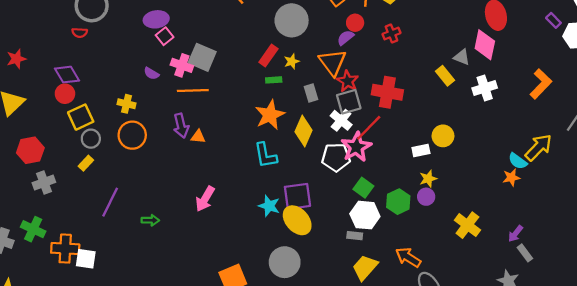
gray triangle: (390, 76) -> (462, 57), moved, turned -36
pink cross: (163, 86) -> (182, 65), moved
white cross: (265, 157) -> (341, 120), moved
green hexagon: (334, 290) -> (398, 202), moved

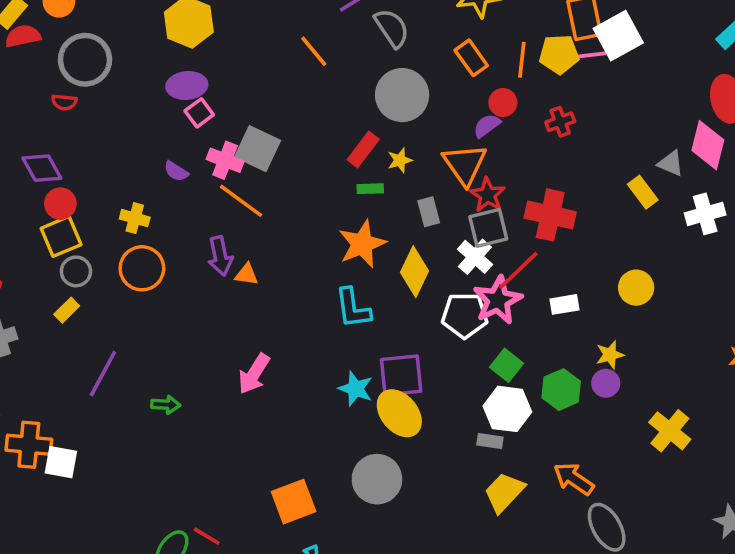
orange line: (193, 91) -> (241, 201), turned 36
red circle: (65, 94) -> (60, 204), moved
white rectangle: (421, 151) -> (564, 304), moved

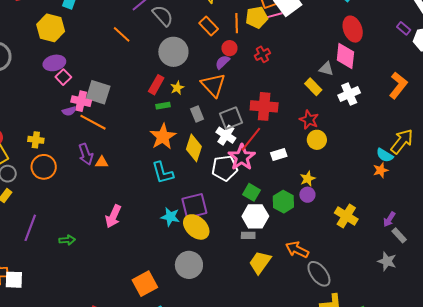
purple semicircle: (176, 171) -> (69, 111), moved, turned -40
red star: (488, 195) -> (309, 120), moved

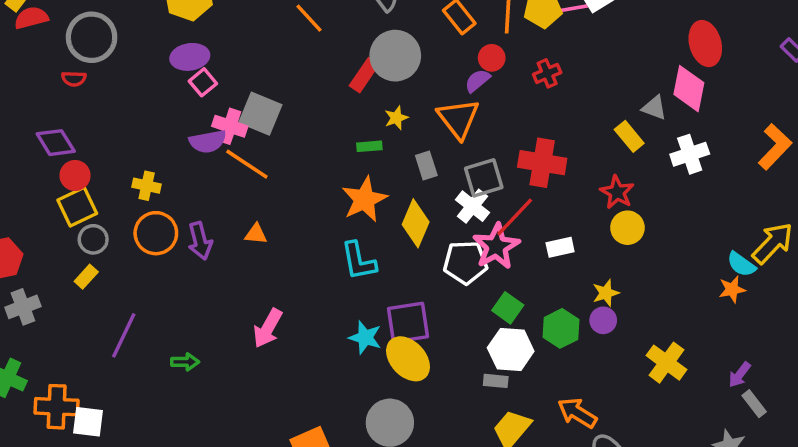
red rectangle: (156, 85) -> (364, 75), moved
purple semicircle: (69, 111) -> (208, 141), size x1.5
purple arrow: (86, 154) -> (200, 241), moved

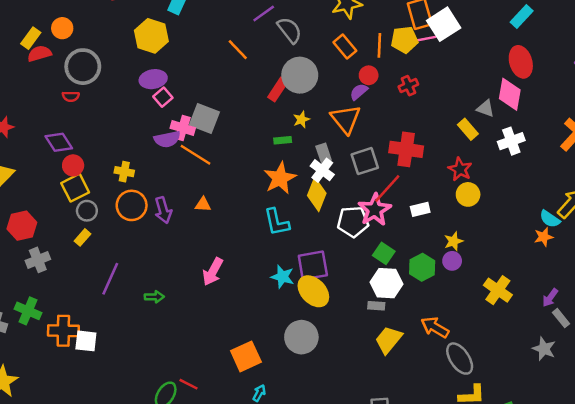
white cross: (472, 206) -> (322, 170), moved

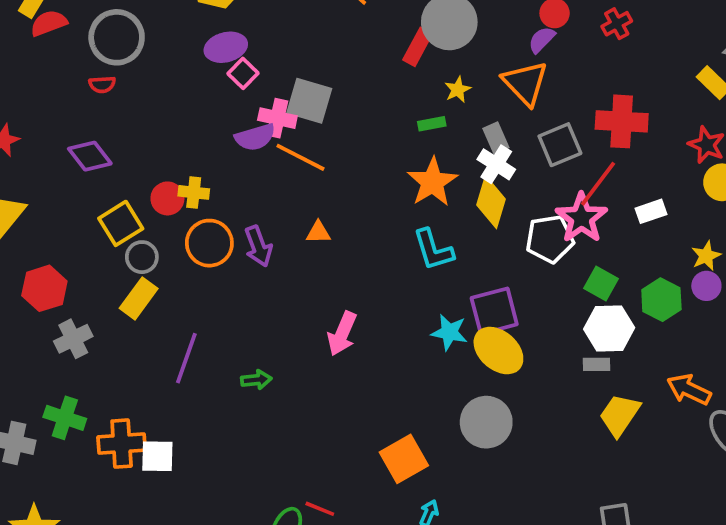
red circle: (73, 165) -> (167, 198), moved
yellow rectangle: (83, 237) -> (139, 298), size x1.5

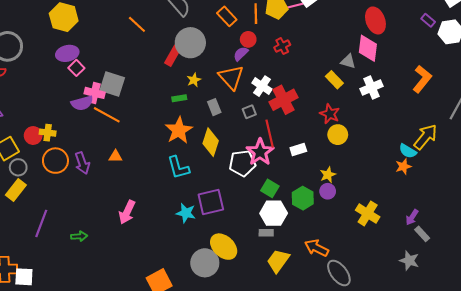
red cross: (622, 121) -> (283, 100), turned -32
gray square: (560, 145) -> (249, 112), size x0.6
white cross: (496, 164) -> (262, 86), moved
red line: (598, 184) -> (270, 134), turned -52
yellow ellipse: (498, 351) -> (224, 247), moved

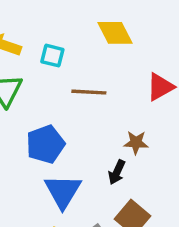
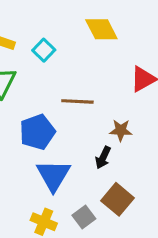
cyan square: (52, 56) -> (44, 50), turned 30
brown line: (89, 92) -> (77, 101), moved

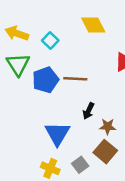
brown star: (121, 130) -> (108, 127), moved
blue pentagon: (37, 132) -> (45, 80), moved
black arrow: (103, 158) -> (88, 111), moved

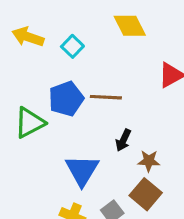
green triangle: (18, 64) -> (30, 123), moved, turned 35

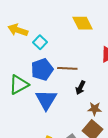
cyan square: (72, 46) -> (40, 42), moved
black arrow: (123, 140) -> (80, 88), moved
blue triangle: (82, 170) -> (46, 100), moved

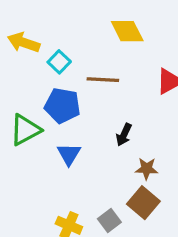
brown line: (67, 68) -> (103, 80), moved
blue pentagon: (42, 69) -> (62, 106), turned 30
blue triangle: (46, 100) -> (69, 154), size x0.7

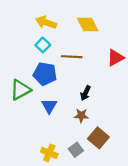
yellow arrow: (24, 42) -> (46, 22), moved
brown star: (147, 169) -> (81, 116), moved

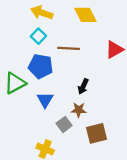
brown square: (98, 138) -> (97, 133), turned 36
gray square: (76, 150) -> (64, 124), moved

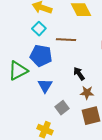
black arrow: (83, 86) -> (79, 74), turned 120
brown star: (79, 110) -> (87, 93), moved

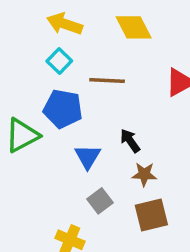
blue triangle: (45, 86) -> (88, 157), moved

++++++

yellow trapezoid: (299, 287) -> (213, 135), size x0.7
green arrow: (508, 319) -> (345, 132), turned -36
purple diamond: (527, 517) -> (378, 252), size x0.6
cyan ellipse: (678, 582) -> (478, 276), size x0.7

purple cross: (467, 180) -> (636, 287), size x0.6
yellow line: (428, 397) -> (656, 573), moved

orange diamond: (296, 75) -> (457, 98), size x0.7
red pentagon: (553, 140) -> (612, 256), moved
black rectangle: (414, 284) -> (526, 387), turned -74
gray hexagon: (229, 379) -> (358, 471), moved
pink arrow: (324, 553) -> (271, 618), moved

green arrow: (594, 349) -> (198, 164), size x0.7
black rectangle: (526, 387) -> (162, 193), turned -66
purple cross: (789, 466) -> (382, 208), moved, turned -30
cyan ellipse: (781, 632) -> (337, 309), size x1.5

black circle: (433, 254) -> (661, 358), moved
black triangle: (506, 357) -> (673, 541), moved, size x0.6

++++++

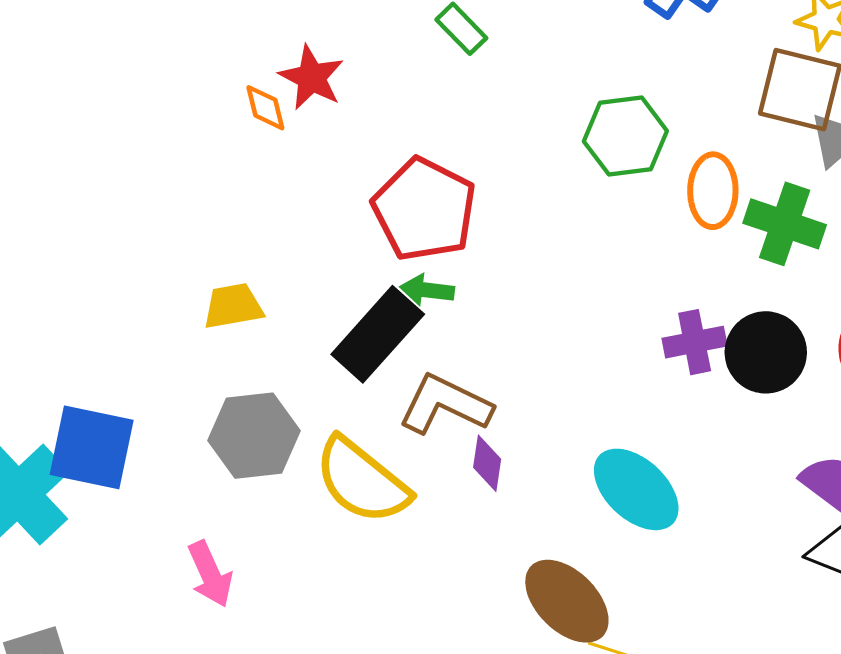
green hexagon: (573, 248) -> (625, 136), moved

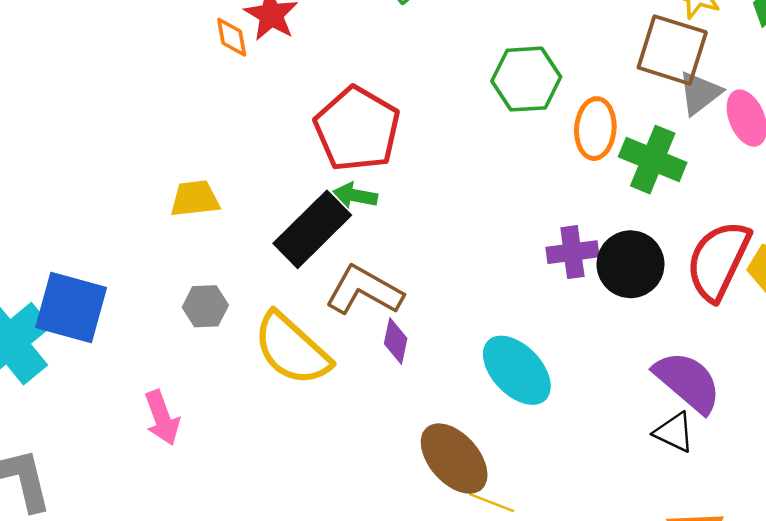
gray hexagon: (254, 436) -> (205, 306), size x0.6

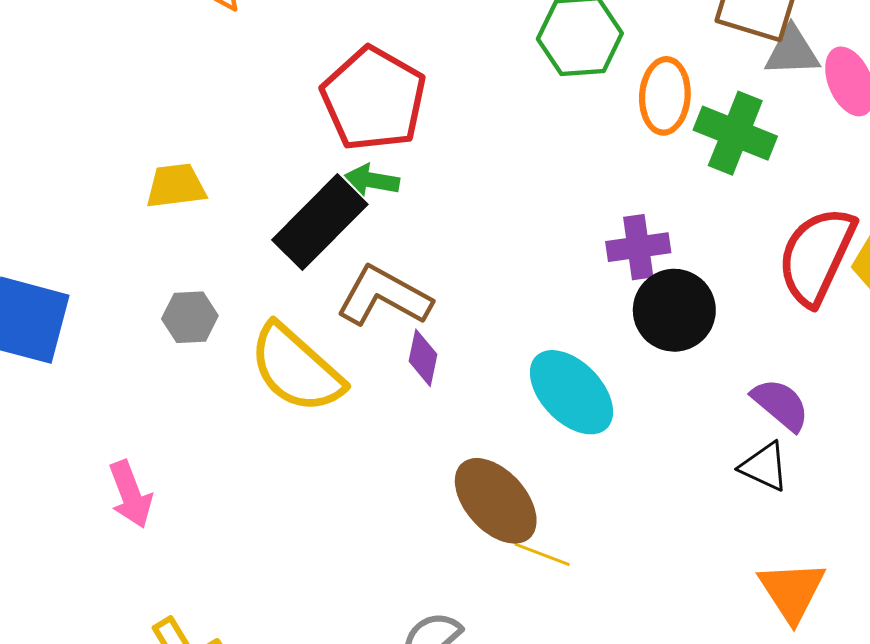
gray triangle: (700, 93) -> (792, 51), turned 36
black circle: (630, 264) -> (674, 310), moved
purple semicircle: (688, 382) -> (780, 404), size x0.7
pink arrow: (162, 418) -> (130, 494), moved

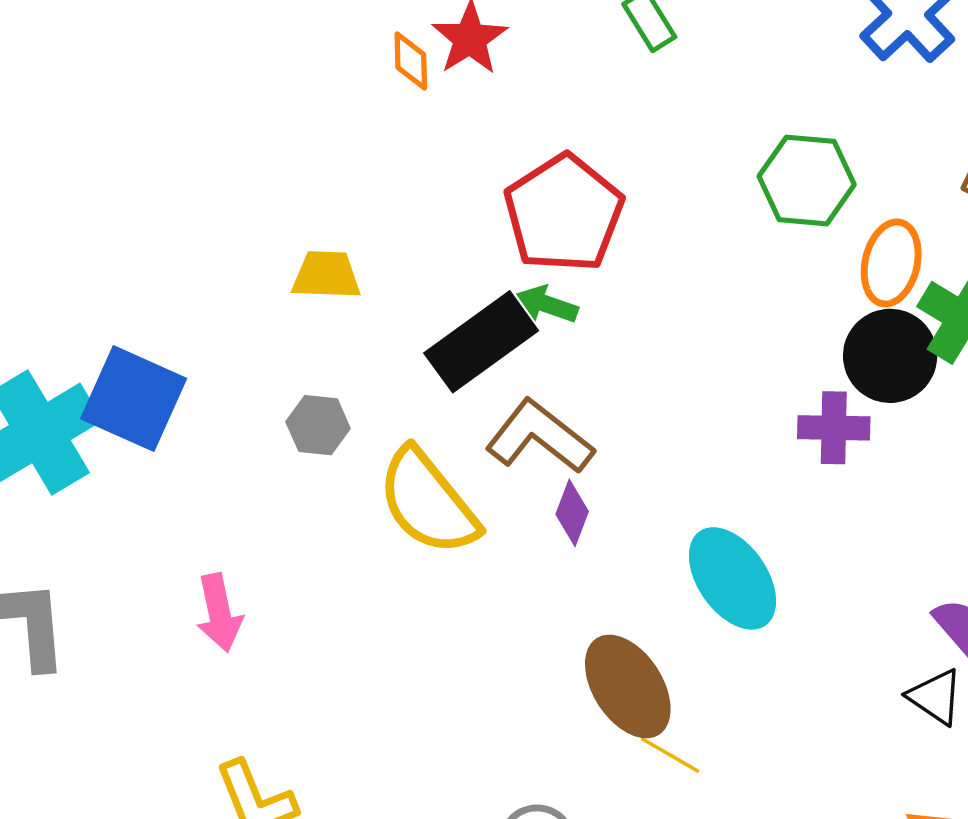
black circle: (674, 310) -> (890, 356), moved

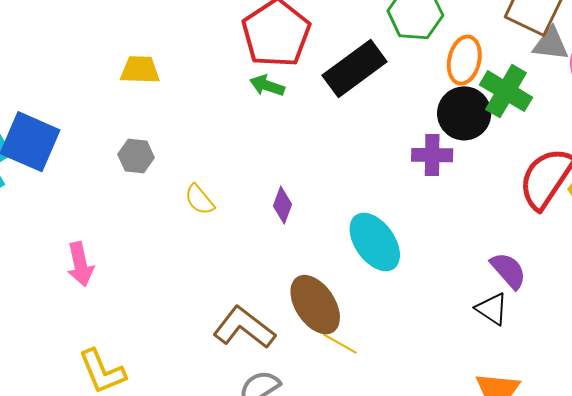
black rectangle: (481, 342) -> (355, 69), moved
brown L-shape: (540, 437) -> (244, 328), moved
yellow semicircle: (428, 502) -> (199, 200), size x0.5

++++++

→ EXERCISE
Work out how many lines of the preceding data contain the word "black". Reply with that number only.

→ WRITTEN REPLY
10